▶ **WRITTEN PROBLEM**: Write out every line below word for word, leaving out the pictures.

[Stored records]
* * *
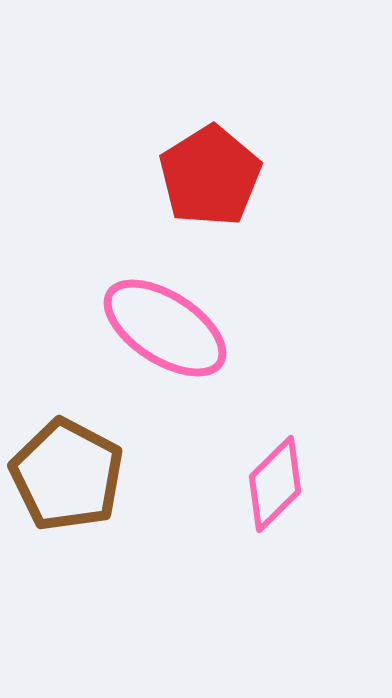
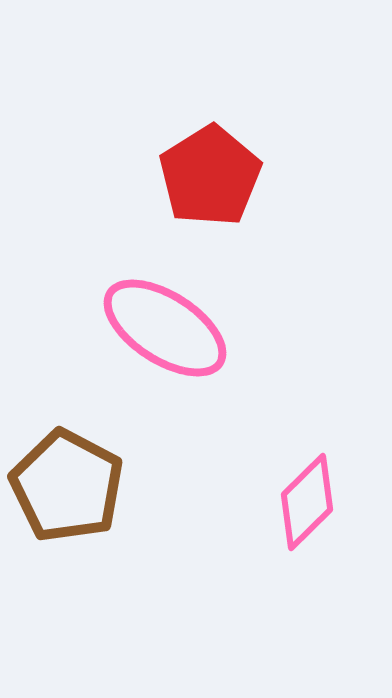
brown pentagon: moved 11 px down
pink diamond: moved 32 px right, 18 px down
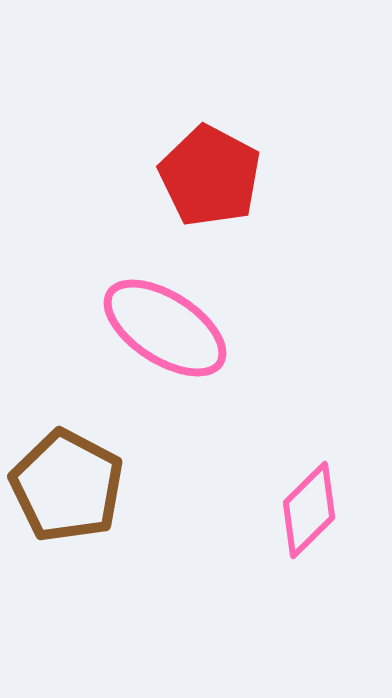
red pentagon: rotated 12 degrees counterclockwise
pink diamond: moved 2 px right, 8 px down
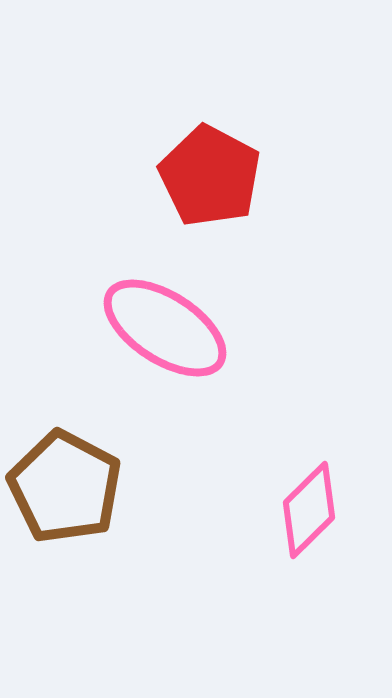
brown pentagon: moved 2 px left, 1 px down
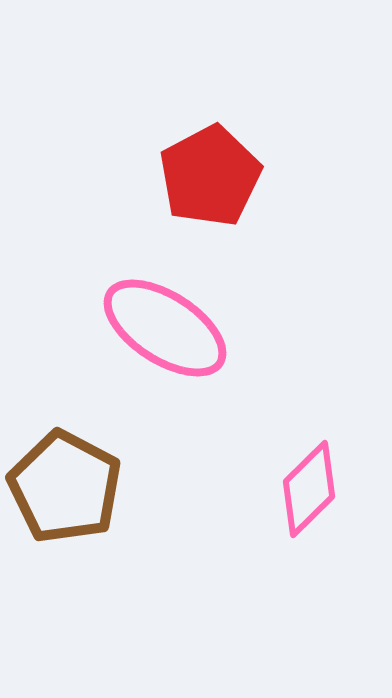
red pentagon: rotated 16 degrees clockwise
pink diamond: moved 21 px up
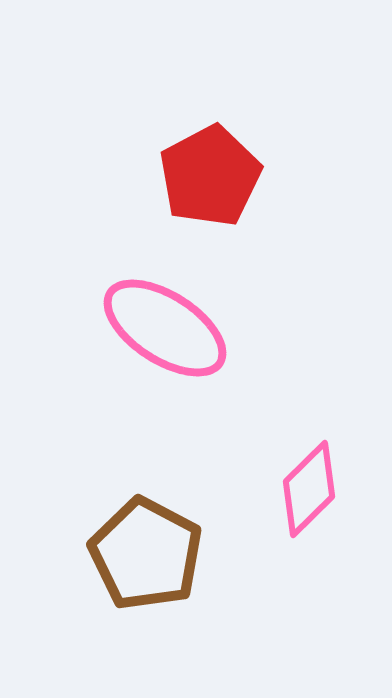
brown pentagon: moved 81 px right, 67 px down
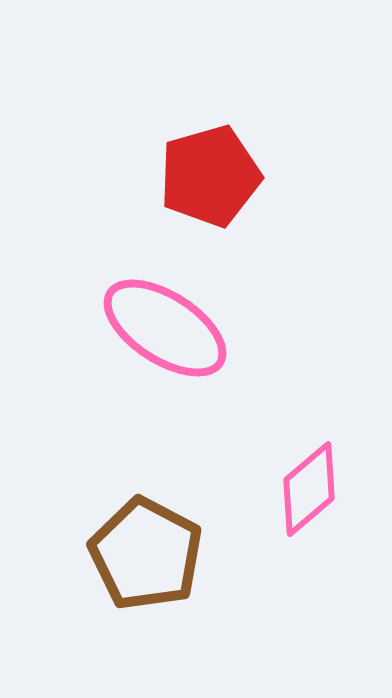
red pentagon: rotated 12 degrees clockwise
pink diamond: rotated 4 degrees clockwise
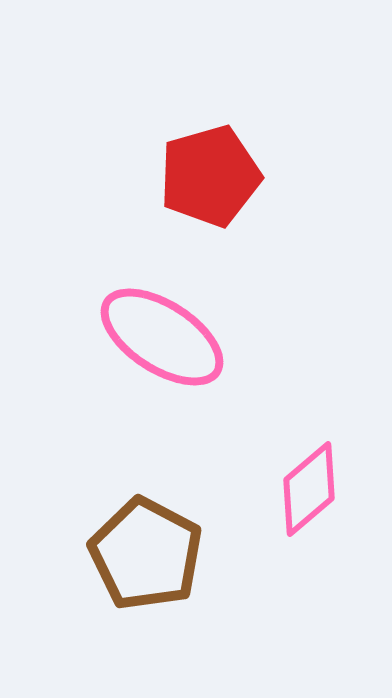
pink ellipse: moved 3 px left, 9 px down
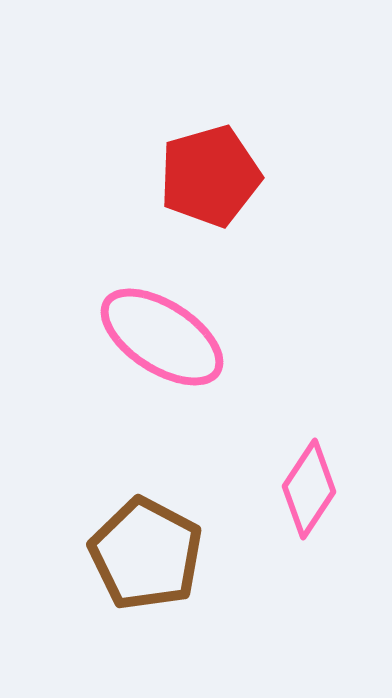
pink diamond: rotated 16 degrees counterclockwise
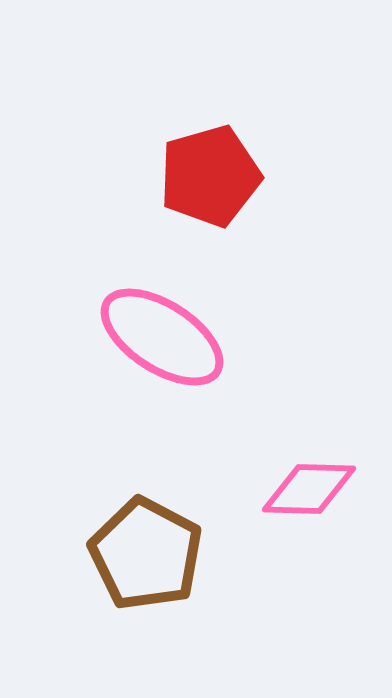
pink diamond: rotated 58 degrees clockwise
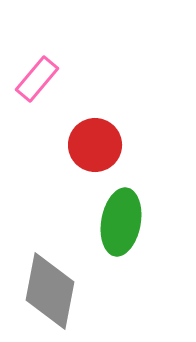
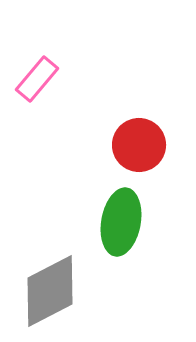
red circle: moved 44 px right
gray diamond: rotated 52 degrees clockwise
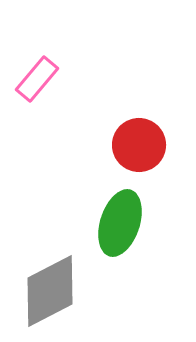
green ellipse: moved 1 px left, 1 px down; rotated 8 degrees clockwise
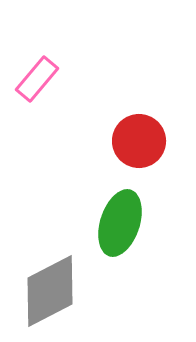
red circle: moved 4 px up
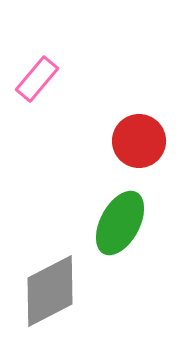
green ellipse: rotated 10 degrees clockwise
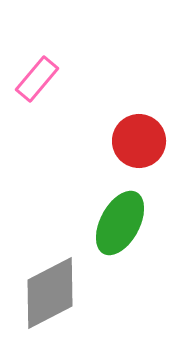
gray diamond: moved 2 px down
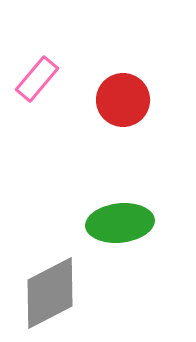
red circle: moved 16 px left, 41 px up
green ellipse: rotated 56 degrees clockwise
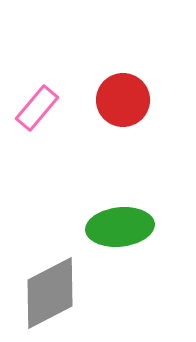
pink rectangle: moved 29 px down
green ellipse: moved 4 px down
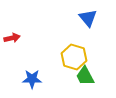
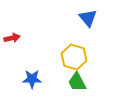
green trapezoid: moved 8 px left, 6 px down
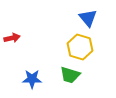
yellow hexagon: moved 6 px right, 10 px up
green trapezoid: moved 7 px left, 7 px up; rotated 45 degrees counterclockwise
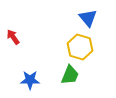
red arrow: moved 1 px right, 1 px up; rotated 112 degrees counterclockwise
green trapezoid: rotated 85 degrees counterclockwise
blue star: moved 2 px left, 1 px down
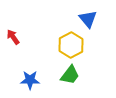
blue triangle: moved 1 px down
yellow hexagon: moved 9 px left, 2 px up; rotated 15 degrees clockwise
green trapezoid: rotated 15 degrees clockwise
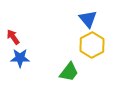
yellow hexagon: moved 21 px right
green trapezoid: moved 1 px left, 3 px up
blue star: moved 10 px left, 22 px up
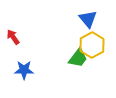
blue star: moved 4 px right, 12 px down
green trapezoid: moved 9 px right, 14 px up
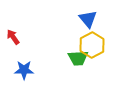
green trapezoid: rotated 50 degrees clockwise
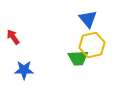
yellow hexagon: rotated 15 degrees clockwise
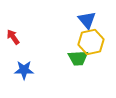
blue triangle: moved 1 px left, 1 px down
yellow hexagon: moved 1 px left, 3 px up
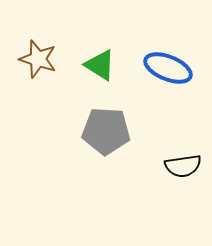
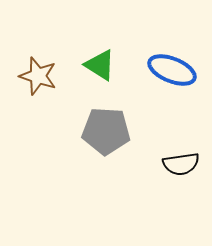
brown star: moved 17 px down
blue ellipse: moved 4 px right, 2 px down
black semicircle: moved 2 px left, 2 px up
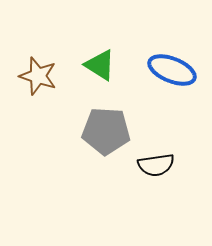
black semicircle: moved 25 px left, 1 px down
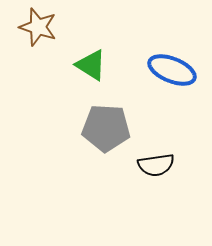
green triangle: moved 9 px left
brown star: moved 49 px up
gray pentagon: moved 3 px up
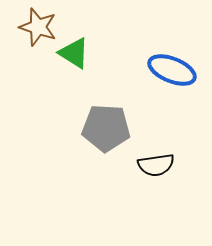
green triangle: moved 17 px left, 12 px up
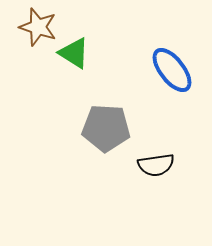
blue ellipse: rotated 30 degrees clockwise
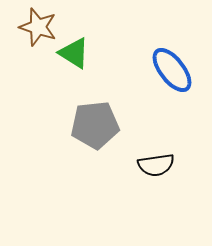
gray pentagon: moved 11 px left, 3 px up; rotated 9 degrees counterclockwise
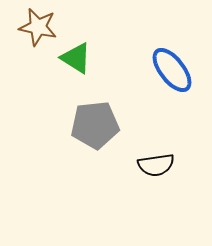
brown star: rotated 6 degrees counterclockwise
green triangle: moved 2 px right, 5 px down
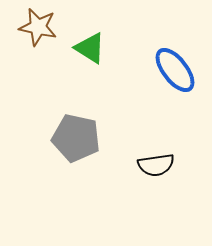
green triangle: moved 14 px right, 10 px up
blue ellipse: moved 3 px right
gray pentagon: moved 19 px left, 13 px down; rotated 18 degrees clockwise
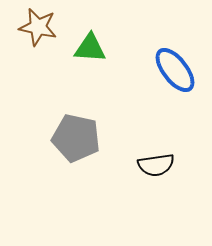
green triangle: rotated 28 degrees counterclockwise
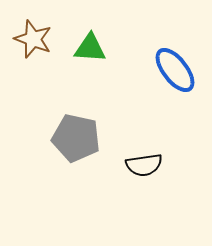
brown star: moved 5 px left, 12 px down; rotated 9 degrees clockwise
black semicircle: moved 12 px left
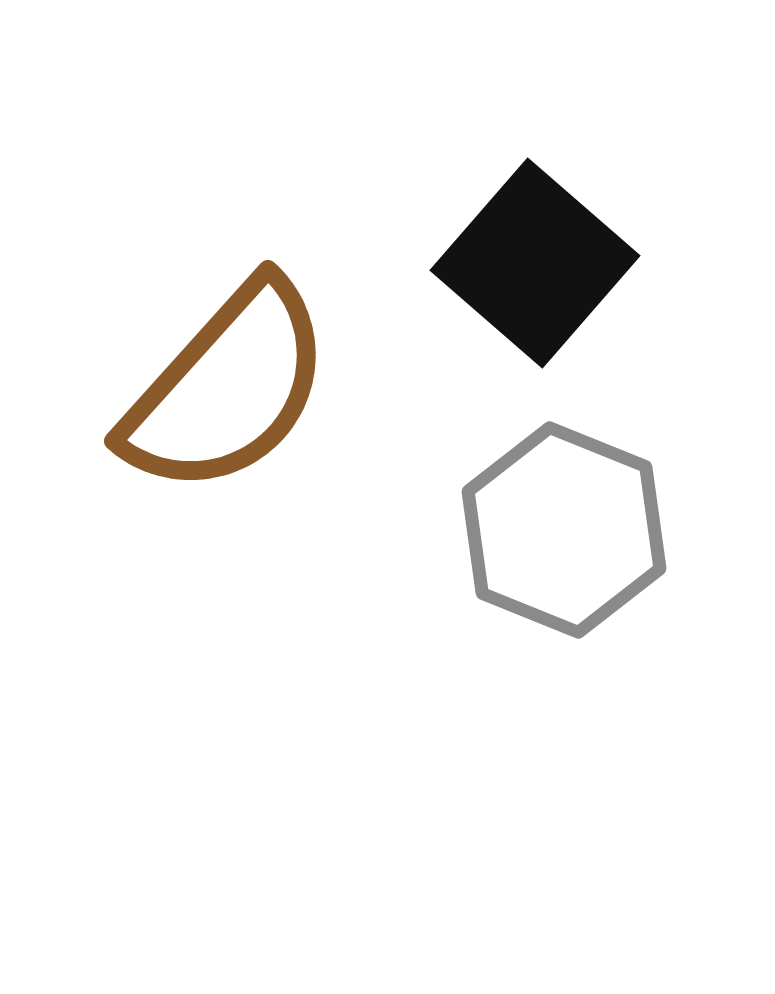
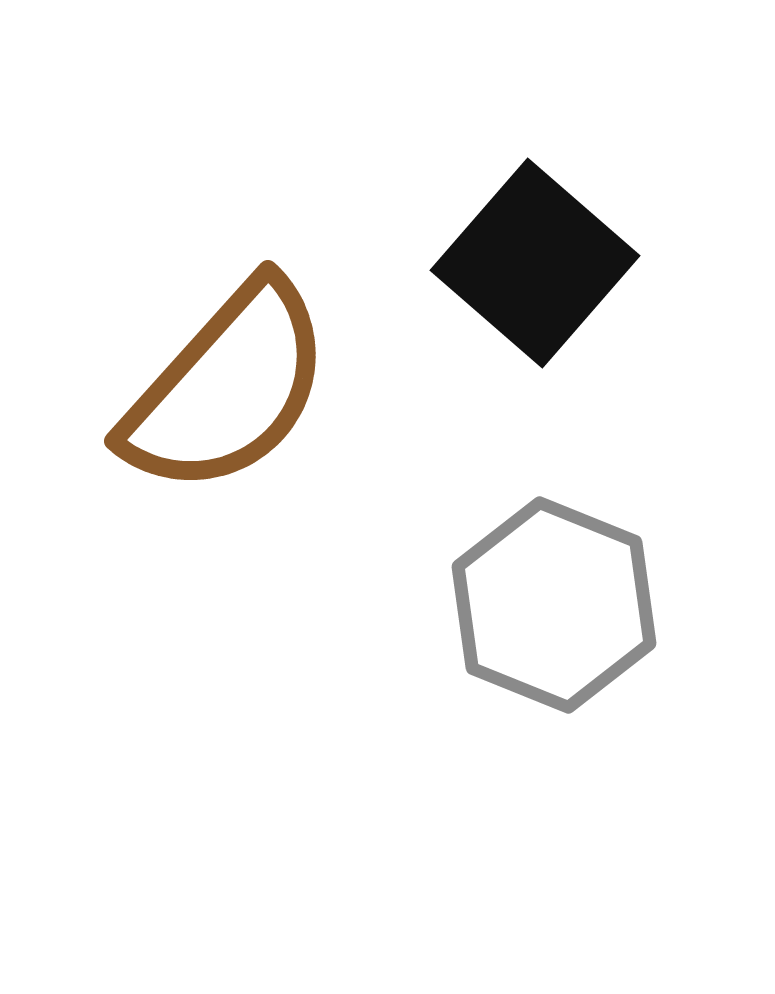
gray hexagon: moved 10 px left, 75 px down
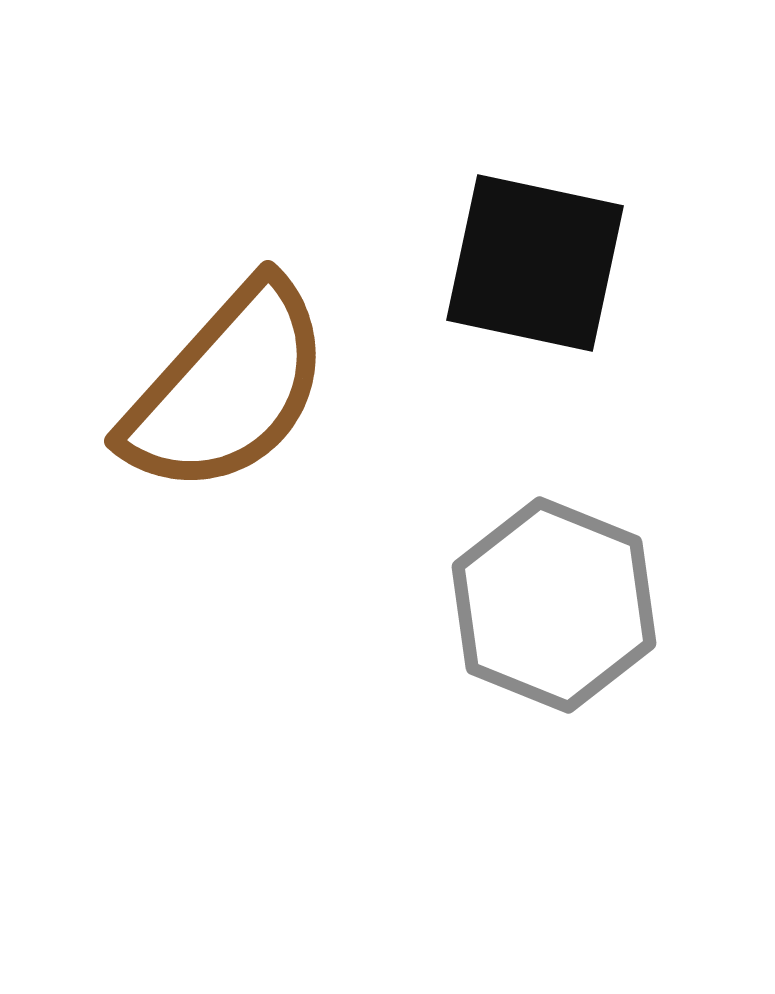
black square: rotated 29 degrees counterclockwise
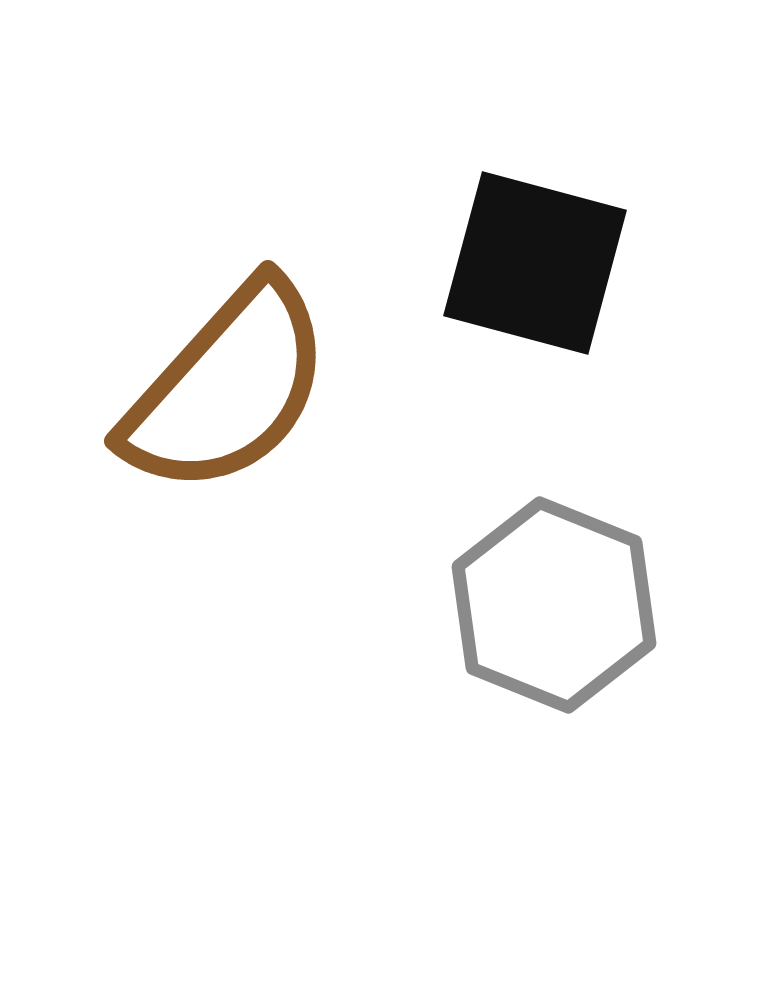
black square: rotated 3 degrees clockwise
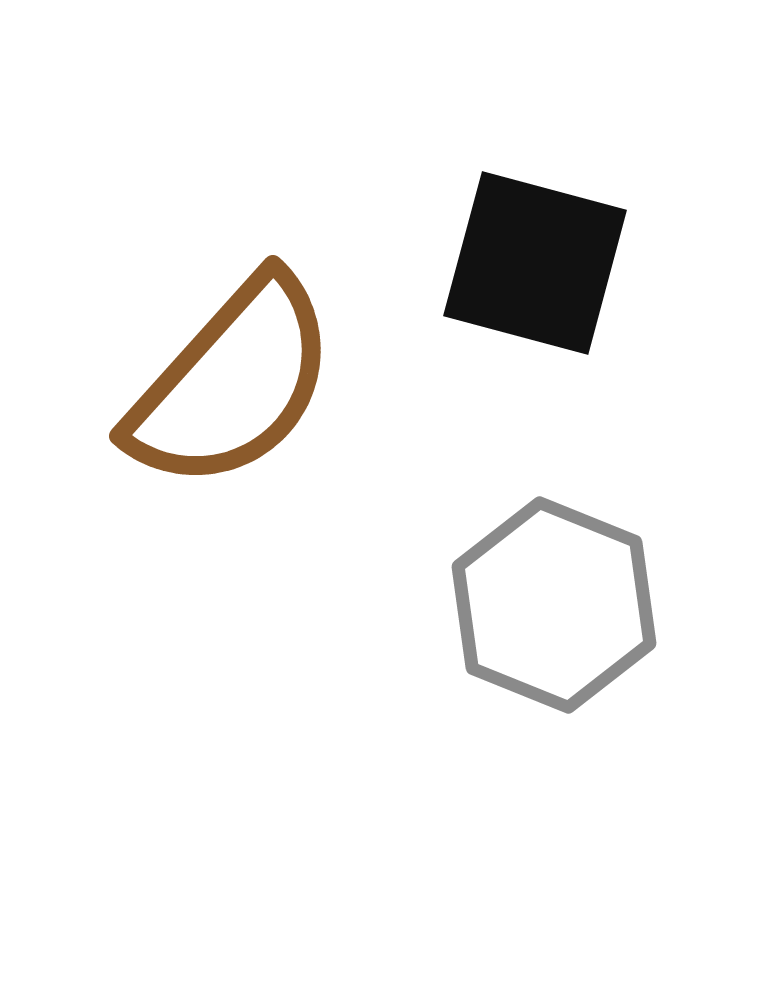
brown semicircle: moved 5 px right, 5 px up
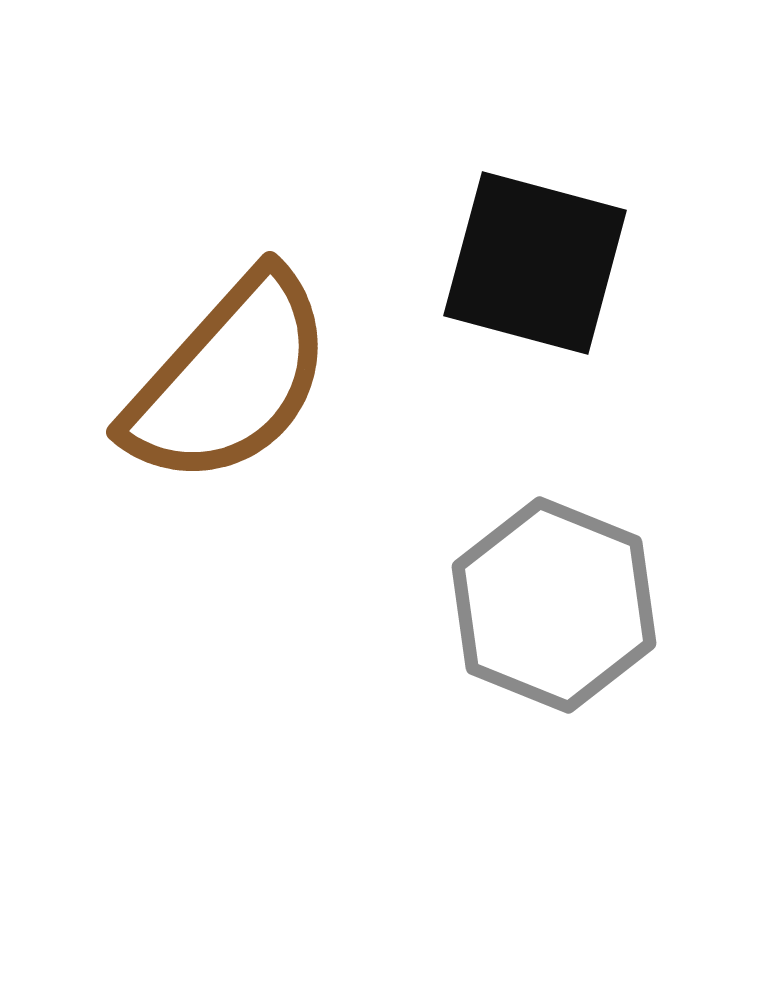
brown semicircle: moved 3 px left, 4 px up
* * *
▶ **ANSWER**:
brown pentagon: moved 11 px down
pink diamond: moved 32 px right, 18 px down
red pentagon: rotated 12 degrees counterclockwise
pink diamond: moved 2 px right, 8 px down
brown pentagon: moved 2 px left, 1 px down
red pentagon: rotated 16 degrees clockwise
pink diamond: moved 21 px up
brown pentagon: moved 81 px right, 67 px down
red pentagon: rotated 12 degrees clockwise
pink diamond: rotated 4 degrees clockwise
pink ellipse: moved 3 px left, 9 px down
pink diamond: rotated 16 degrees counterclockwise
pink diamond: rotated 58 degrees clockwise
red circle: moved 44 px right
gray diamond: rotated 52 degrees clockwise
green ellipse: moved 1 px left, 1 px down; rotated 8 degrees clockwise
red circle: moved 4 px up
green ellipse: rotated 10 degrees clockwise
gray diamond: moved 2 px down
red circle: moved 16 px left, 41 px up
green ellipse: rotated 56 degrees clockwise
pink rectangle: moved 29 px down
green ellipse: moved 4 px down
green trapezoid: moved 8 px left, 6 px down
yellow hexagon: moved 6 px right, 10 px up
green trapezoid: moved 7 px left, 7 px up; rotated 45 degrees counterclockwise
red arrow: moved 1 px right, 1 px up; rotated 112 degrees counterclockwise
green trapezoid: rotated 85 degrees counterclockwise
blue star: moved 2 px left, 1 px down
blue triangle: moved 1 px down
yellow hexagon: moved 9 px left, 2 px up; rotated 15 degrees clockwise
green trapezoid: rotated 15 degrees clockwise
yellow hexagon: moved 21 px right
green trapezoid: moved 1 px left, 3 px up
blue star: moved 10 px left, 22 px up
blue star: moved 4 px right, 12 px down
green trapezoid: moved 9 px right, 14 px up
green trapezoid: rotated 50 degrees clockwise
yellow hexagon: rotated 15 degrees clockwise
blue triangle: moved 1 px left, 1 px down
yellow hexagon: moved 1 px left, 3 px up
brown star: moved 17 px down
blue ellipse: moved 4 px right, 2 px down
black semicircle: moved 2 px left, 2 px up
black semicircle: moved 25 px left, 1 px down
green triangle: moved 9 px left
brown star: moved 49 px up
gray pentagon: moved 3 px up
green triangle: moved 17 px left, 12 px up
blue ellipse: rotated 30 degrees clockwise
gray pentagon: moved 11 px left, 3 px up; rotated 9 degrees counterclockwise
brown star: rotated 6 degrees counterclockwise
green triangle: moved 2 px right, 5 px down
green triangle: moved 14 px right, 10 px up
blue ellipse: moved 3 px right
gray pentagon: moved 19 px left, 13 px down; rotated 18 degrees clockwise
green triangle: rotated 28 degrees counterclockwise
brown star: moved 5 px left, 12 px down; rotated 9 degrees clockwise
black semicircle: moved 12 px left
gray hexagon: moved 10 px left, 75 px down
black square: rotated 29 degrees counterclockwise
black square: rotated 3 degrees clockwise
brown semicircle: moved 5 px right, 5 px up
brown semicircle: moved 3 px left, 4 px up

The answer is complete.